The problem:
Can you copy the rows starting at the line containing "in image 2?" and ending at the line containing "The white matte shirt at center is", switching "spotlight" to "key light" with nothing else changed? Omit the pictures from your answer.

Scene geometry reasoning data
##########

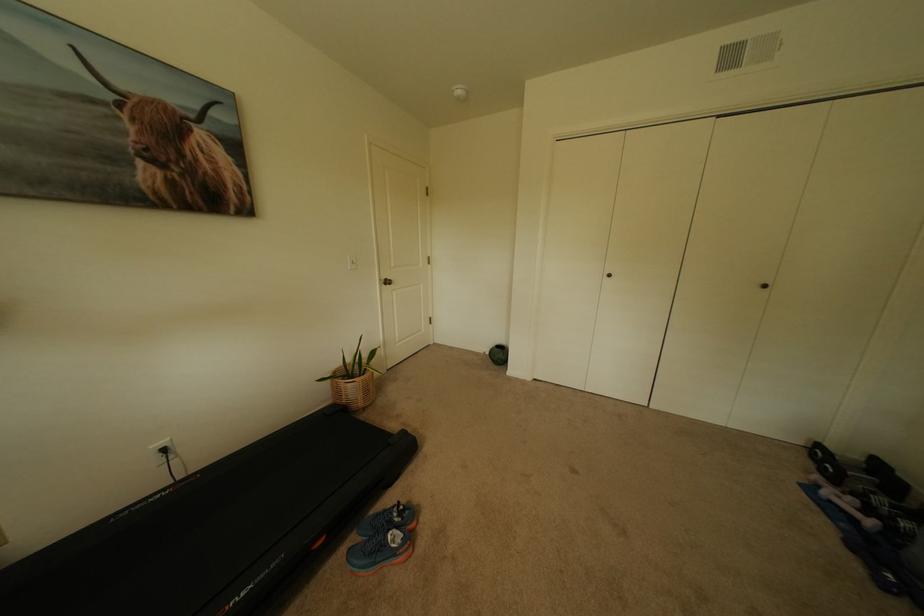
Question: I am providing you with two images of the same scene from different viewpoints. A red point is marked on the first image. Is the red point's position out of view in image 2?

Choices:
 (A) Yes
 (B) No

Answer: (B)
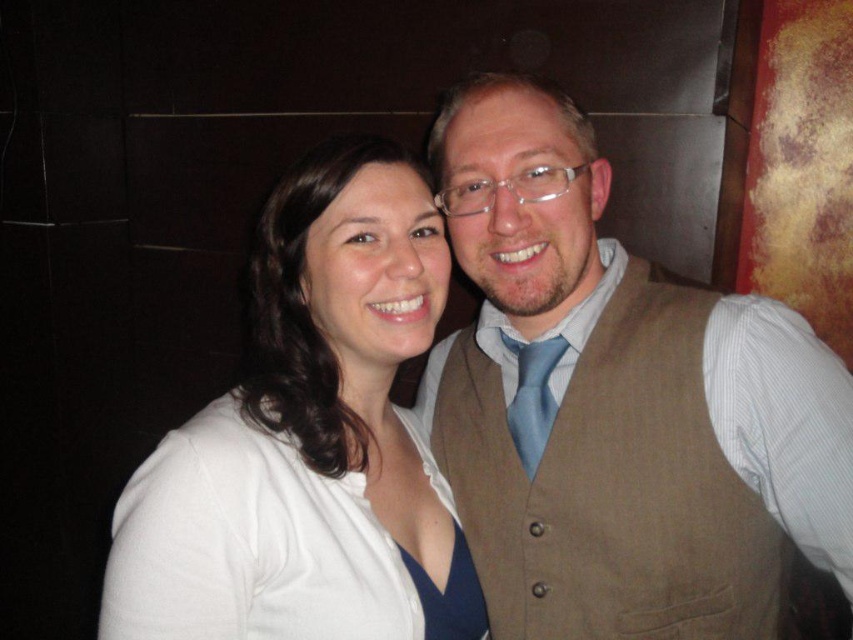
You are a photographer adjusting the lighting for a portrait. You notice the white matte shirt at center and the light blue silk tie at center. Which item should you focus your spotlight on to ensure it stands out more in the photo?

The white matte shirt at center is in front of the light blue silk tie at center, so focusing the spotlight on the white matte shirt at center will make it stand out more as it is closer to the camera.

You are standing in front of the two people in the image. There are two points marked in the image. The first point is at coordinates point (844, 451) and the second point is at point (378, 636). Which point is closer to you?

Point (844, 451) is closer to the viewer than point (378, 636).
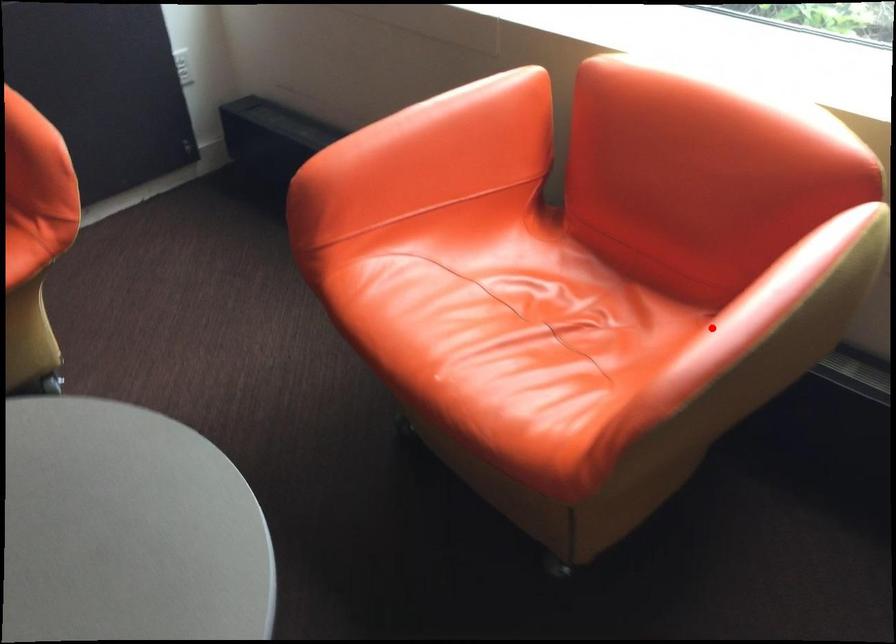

##########

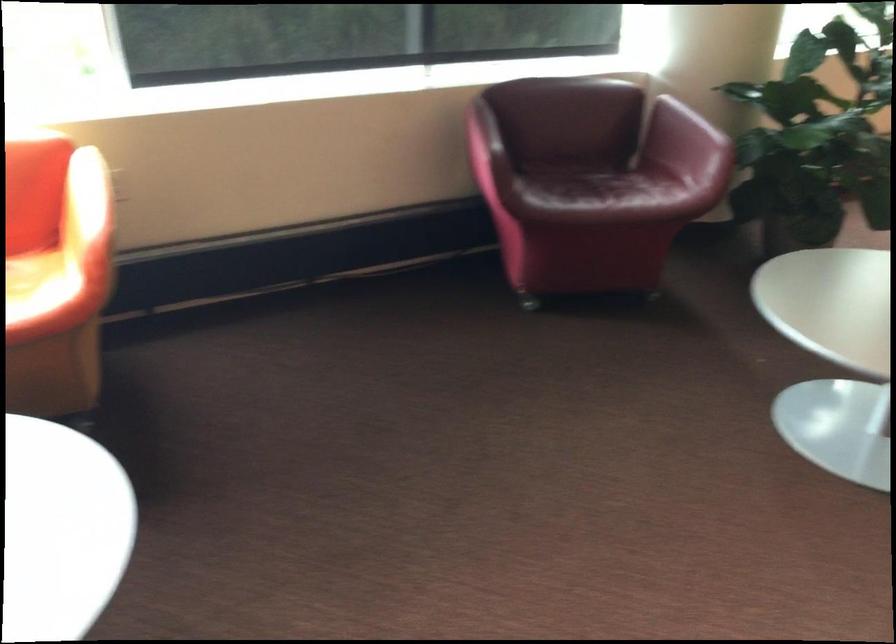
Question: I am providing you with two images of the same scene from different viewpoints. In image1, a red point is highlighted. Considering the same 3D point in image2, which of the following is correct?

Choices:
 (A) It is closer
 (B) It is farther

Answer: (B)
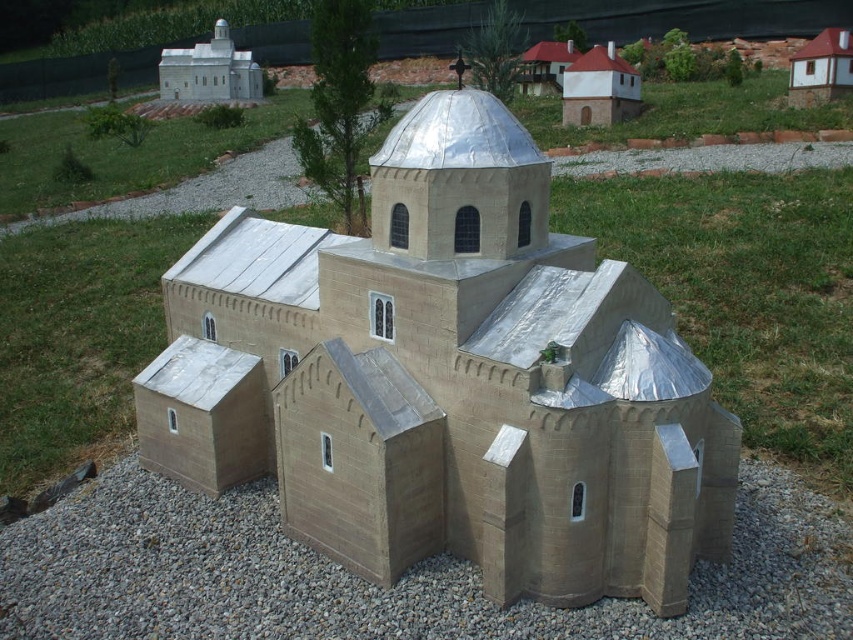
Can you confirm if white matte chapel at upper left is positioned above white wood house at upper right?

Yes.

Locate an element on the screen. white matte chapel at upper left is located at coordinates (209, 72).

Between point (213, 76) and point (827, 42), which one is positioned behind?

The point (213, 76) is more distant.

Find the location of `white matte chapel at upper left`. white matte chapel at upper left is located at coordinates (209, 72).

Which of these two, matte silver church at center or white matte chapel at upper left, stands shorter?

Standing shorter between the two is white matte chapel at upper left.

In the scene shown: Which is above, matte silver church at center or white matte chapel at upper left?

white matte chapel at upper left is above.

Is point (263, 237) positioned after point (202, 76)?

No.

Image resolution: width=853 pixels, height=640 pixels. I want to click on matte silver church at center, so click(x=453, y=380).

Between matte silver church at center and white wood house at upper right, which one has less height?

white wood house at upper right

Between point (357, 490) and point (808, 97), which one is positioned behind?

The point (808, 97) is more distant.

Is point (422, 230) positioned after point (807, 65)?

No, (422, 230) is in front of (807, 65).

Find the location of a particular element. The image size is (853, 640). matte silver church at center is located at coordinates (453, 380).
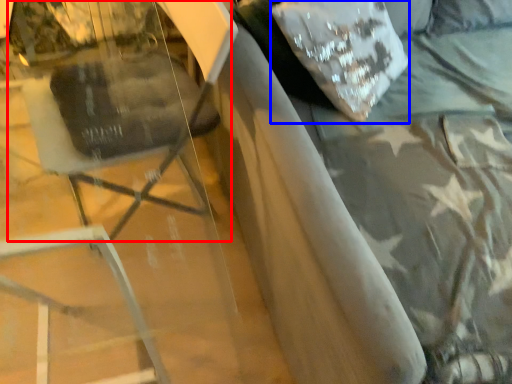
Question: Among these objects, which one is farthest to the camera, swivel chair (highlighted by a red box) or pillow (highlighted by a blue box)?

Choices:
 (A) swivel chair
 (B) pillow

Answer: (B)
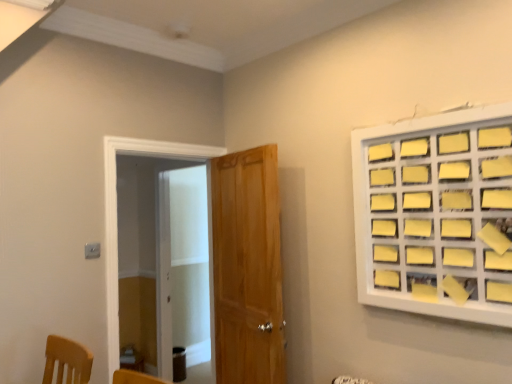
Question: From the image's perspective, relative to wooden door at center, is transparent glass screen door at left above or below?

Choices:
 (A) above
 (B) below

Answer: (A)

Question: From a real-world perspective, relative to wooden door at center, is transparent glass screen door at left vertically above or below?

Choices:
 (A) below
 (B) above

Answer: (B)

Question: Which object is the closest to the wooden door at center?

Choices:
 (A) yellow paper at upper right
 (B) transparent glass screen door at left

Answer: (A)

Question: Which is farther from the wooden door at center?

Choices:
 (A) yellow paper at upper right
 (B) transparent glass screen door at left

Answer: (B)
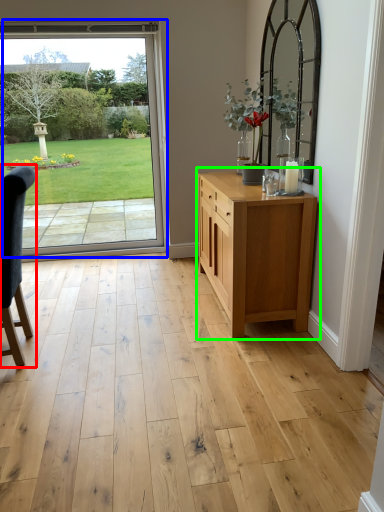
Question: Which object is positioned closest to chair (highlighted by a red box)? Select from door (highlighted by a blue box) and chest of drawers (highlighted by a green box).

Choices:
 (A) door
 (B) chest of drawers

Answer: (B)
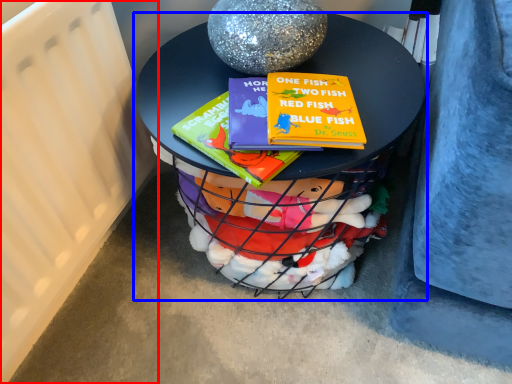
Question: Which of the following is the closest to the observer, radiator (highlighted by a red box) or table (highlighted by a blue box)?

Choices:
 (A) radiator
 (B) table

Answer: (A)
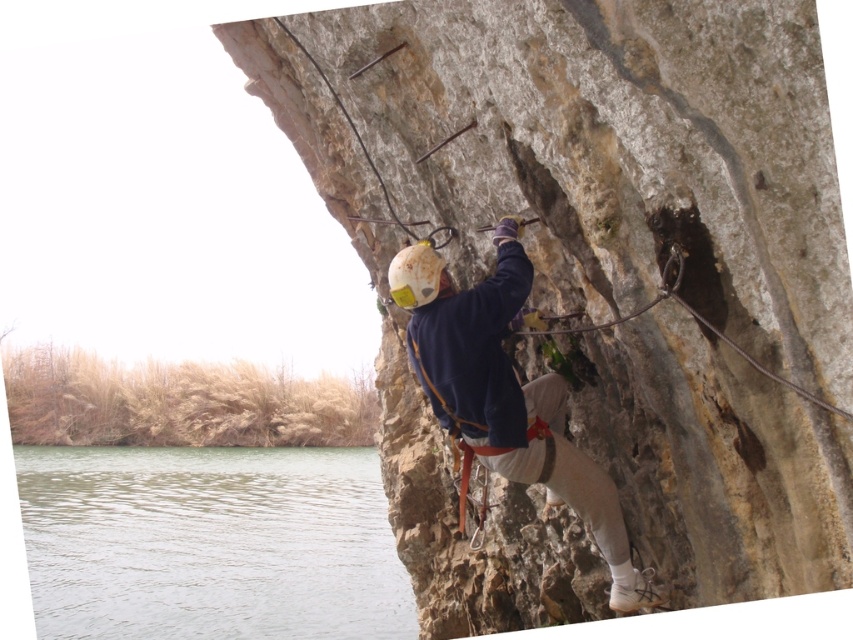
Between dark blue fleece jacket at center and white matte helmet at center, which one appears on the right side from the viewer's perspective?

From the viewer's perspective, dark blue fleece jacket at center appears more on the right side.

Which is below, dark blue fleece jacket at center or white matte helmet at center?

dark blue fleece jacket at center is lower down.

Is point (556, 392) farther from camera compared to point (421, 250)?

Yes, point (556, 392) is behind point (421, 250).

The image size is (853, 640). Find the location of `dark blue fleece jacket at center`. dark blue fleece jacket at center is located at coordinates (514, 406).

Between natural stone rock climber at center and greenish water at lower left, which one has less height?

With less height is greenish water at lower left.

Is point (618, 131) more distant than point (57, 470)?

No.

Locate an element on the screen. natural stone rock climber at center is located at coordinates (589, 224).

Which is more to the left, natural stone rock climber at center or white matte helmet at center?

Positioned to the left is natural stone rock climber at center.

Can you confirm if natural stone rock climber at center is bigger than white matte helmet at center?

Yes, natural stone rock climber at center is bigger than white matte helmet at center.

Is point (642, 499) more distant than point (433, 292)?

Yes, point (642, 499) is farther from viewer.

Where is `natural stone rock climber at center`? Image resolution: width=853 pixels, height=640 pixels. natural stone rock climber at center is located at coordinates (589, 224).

##########

Solution to this problem:
Question: I am providing you with two images of the same scene from different viewpoints. A red point is marked on the first image. Is the red point's position out of view in image 2?

Choices:
 (A) Yes
 (B) No

Answer: (B)
You are a photographer adjusting the lighting for a portrait. You notice the white matte shirt at center and the light blue silk tie at center. Which item should you focus your key light on to ensure it stands out more in the photo?

The white matte shirt at center is in front of the light blue silk tie at center, so focusing the key light on the white matte shirt at center will make it stand out more as it is closer to the camera.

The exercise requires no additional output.